(Edit tracking data)
==============================

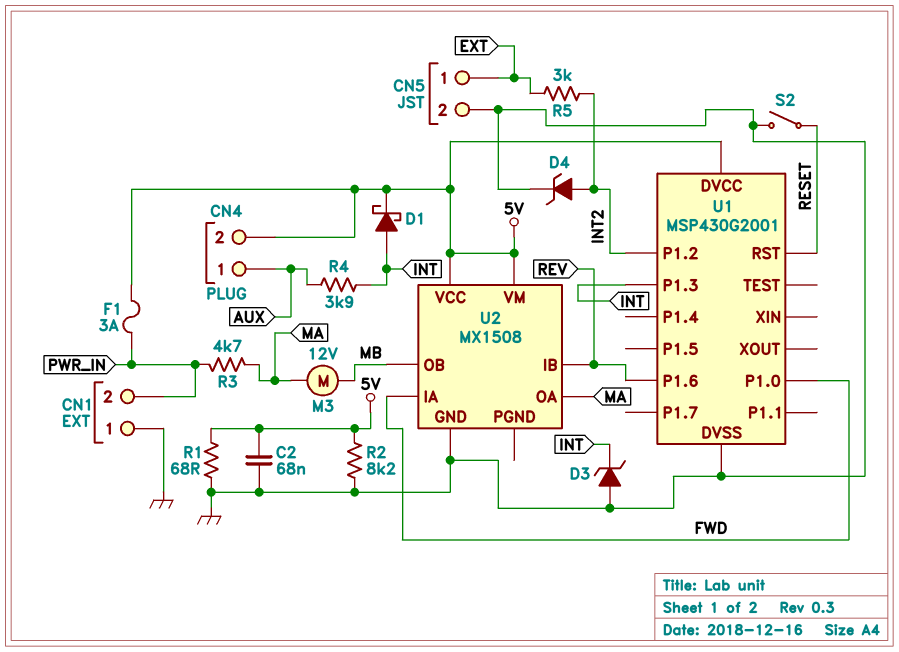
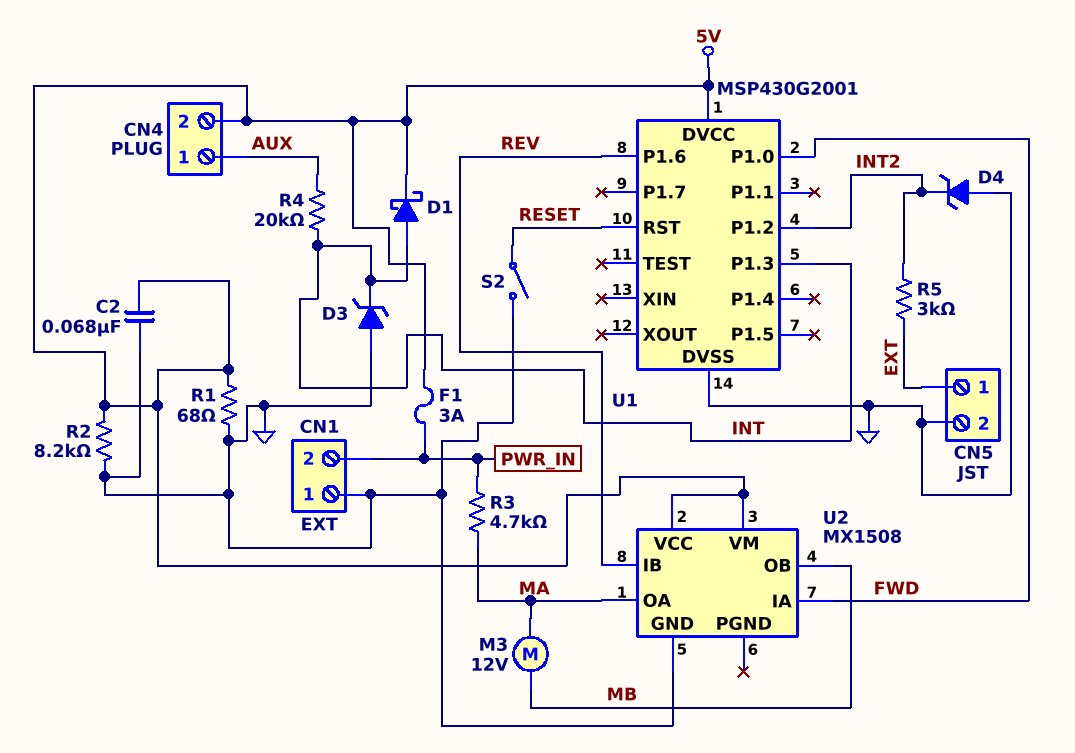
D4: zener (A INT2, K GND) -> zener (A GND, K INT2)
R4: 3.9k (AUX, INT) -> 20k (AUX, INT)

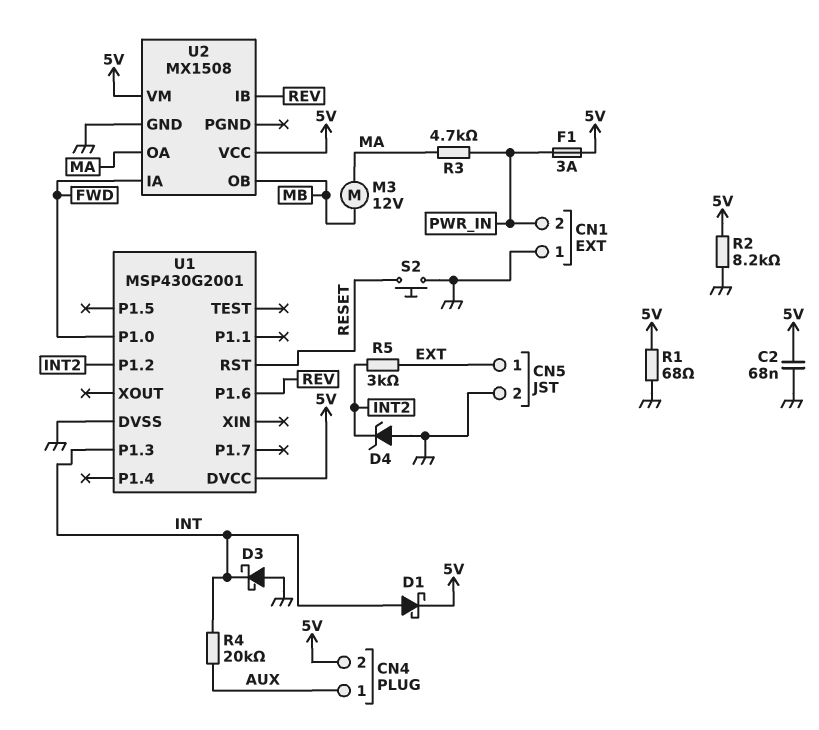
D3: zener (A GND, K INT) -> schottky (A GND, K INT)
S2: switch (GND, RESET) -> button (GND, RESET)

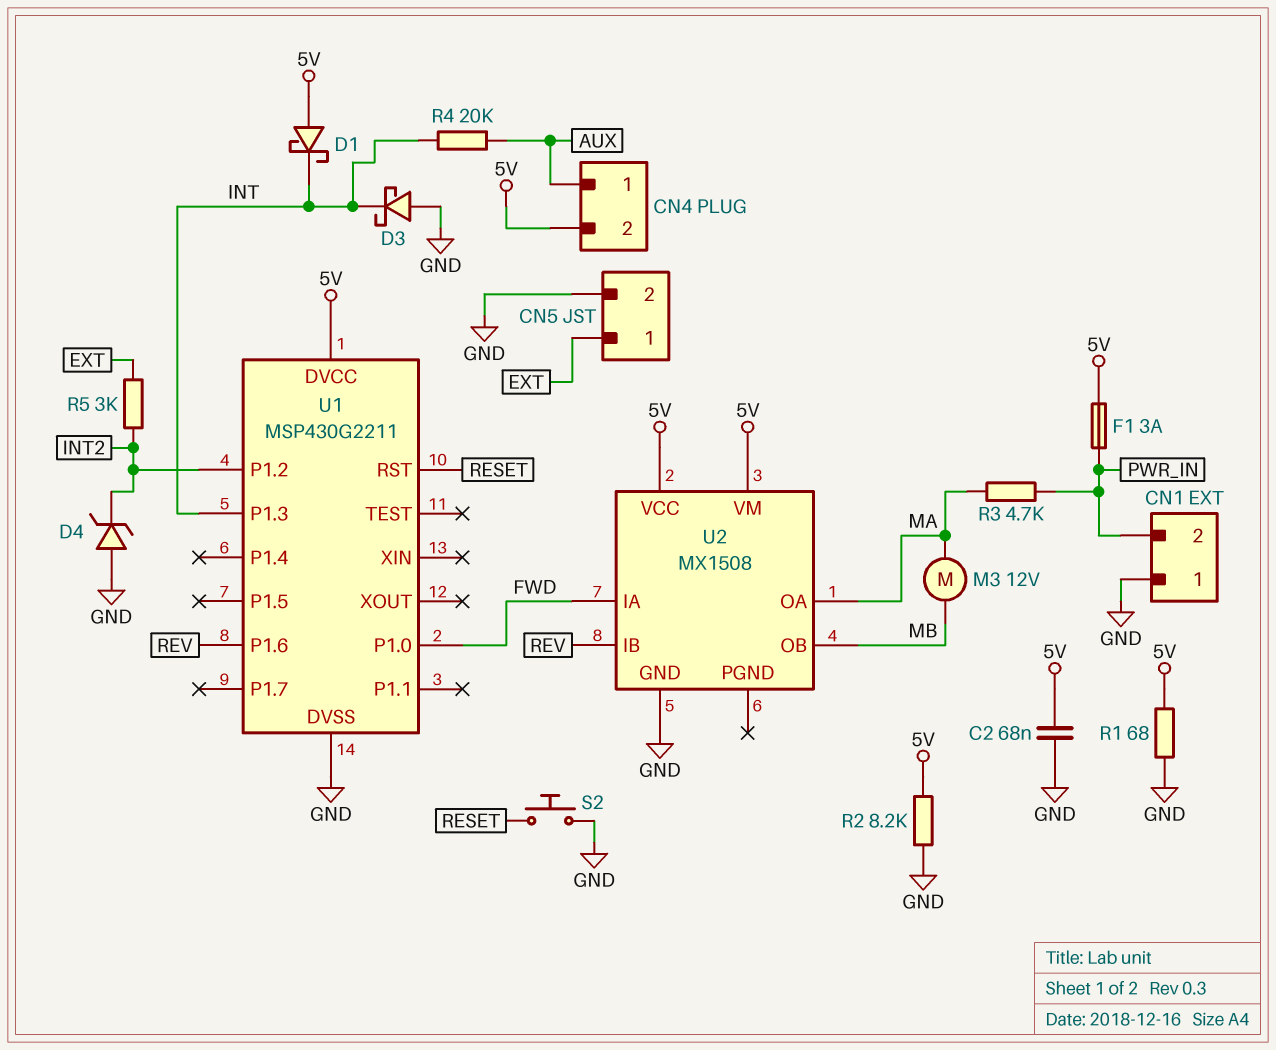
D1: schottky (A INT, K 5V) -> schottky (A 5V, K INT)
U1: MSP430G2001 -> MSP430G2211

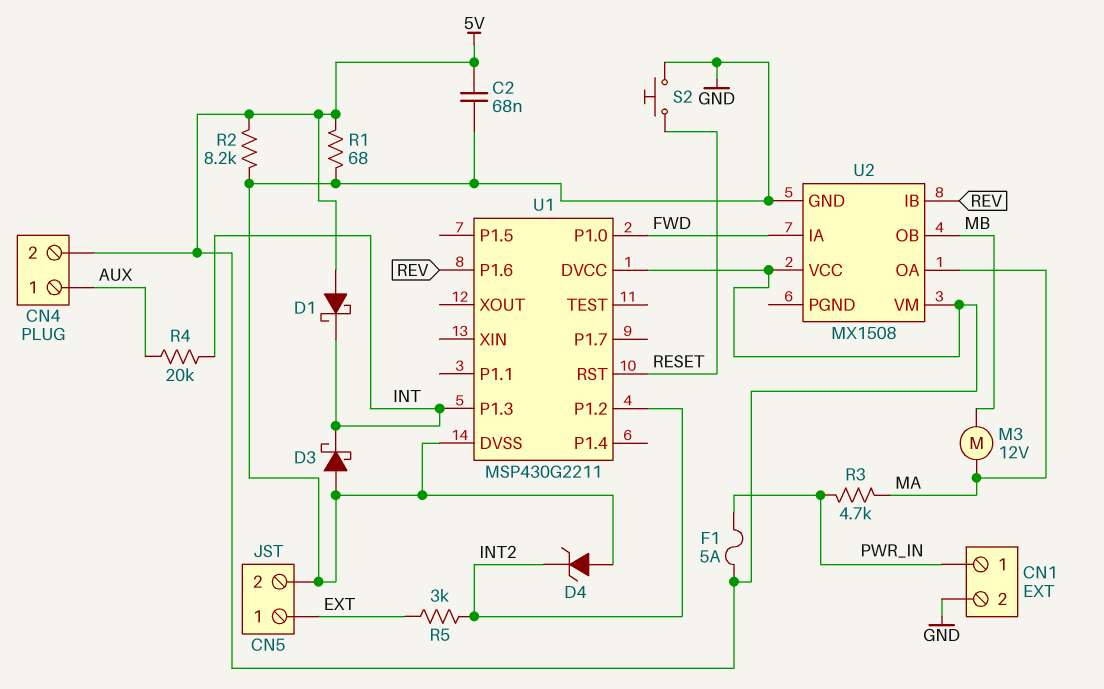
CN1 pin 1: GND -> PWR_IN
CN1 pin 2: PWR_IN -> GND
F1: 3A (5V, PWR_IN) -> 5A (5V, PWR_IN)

==============================

A faithful, word-for-word copy of the records above, pictures left out, is the answer.

Exercise response →
D4: zener (A INT2, K GND) -> zener (A GND, K INT2)
R4: 3.9k (AUX, INT) -> 20k (AUX, INT)

D3: zener (A GND, K INT) -> schottky (A GND, K INT)
S2: switch (GND, RESET) -> button (GND, RESET)

D1: schottky (A INT, K 5V) -> schottky (A 5V, K INT)
U1: MSP430G2001 -> MSP430G2211

CN1 pin 1: GND -> PWR_IN
CN1 pin 2: PWR_IN -> GND
F1: 3A (5V, PWR_IN) -> 5A (5V, PWR_IN)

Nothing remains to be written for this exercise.